WORK INSTRUCTION —
Using the listing below, print exactly everything from the line with "L1: 100mH (SW, VBAT) -> 100mH (SW, VS)" down to the line with "Q1: NPN BC337", both included, and nothing more.

- - - -

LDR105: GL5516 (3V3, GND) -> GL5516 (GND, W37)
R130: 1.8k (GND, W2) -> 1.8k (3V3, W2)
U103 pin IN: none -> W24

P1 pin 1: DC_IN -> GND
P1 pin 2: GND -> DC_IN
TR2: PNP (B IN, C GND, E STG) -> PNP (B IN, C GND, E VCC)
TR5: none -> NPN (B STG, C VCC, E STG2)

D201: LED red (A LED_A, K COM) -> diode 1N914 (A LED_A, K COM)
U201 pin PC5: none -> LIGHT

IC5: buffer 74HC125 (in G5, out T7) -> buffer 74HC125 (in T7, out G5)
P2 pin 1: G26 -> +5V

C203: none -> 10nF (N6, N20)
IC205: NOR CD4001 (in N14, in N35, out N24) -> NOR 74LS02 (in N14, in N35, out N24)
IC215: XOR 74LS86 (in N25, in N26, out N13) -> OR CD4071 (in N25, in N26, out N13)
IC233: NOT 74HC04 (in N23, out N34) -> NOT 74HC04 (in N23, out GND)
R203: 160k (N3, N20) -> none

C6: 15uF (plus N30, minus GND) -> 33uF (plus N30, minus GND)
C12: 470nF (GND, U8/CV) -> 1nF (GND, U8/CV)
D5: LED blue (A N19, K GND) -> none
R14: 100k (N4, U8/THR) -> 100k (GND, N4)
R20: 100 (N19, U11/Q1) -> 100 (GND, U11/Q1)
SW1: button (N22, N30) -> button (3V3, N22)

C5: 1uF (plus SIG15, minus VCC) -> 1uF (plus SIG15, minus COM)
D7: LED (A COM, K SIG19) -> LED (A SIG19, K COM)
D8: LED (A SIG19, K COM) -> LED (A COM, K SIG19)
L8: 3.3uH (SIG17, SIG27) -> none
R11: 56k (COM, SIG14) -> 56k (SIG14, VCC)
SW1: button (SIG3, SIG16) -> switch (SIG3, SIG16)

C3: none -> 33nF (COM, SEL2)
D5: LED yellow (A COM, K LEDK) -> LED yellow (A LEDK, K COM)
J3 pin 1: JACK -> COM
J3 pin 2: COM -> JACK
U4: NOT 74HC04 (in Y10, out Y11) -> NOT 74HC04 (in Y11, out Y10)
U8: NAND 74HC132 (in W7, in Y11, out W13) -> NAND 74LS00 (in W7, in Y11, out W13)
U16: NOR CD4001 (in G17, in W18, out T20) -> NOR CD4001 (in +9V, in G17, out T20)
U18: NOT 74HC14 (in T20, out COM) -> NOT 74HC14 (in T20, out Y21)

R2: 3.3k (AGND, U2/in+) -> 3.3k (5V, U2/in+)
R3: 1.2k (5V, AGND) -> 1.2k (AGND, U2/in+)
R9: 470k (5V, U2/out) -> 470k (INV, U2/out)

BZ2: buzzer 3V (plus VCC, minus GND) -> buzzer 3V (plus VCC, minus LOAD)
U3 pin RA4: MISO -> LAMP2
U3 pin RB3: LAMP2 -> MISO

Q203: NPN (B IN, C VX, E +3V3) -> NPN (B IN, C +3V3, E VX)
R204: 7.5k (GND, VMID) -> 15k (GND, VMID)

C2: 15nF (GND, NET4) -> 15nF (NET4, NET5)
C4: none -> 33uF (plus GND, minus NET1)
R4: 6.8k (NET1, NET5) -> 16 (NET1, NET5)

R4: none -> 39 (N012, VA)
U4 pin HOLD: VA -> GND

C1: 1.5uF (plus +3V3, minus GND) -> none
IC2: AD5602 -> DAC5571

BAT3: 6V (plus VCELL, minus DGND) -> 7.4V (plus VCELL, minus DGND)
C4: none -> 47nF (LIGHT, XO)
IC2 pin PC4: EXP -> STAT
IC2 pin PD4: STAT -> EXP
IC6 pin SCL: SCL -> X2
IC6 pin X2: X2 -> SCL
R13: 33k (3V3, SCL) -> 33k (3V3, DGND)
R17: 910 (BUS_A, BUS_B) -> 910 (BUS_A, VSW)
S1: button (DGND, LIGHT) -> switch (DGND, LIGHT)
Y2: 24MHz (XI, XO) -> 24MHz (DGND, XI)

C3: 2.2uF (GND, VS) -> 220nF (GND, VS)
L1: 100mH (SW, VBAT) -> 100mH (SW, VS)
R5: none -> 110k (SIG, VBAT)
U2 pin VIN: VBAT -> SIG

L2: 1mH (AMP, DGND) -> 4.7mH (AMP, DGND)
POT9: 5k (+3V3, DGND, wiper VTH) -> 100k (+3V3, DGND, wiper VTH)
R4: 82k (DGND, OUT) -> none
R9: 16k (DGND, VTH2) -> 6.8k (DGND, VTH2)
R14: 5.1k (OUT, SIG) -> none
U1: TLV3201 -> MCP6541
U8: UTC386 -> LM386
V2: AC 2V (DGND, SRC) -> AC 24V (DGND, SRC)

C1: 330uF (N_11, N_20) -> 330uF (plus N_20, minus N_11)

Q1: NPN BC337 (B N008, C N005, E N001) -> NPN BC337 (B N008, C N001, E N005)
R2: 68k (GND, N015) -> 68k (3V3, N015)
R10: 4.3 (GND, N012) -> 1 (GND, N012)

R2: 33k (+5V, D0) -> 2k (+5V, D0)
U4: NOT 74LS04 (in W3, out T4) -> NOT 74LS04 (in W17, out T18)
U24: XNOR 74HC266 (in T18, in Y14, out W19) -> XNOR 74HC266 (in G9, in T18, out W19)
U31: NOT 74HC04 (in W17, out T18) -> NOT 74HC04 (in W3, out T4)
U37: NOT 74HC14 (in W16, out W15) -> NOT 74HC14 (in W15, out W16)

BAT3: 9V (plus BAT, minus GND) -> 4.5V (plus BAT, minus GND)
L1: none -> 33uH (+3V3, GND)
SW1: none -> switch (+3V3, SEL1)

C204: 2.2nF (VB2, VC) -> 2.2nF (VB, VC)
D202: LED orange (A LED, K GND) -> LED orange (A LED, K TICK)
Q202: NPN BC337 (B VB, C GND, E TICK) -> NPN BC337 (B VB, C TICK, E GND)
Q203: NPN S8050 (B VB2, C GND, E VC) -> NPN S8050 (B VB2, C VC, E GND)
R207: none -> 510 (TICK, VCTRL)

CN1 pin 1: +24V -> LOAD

- - - -

FINISHED TASK —
L1: 100mH (SW, VBAT) -> 100mH (SW, VS)
R5: none -> 110k (SIG, VBAT)
U2 pin VIN: VBAT -> SIG

L2: 1mH (AMP, DGND) -> 4.7mH (AMP, DGND)
POT9: 5k (+3V3, DGND, wiper VTH) -> 100k (+3V3, DGND, wiper VTH)
R4: 82k (DGND, OUT) -> none
R9: 16k (DGND, VTH2) -> 6.8k (DGND, VTH2)
R14: 5.1k (OUT, SIG) -> none
U1: TLV3201 -> MCP6541
U8: UTC386 -> LM386
V2: AC 2V (DGND, SRC) -> AC 24V (DGND, SRC)

C1: 330uF (N_11, N_20) -> 330uF (plus N_20, minus N_11)

Q1: NPN BC337 (B N008, C N005, E N001) -> NPN BC337 (B N008, C N001, E N005)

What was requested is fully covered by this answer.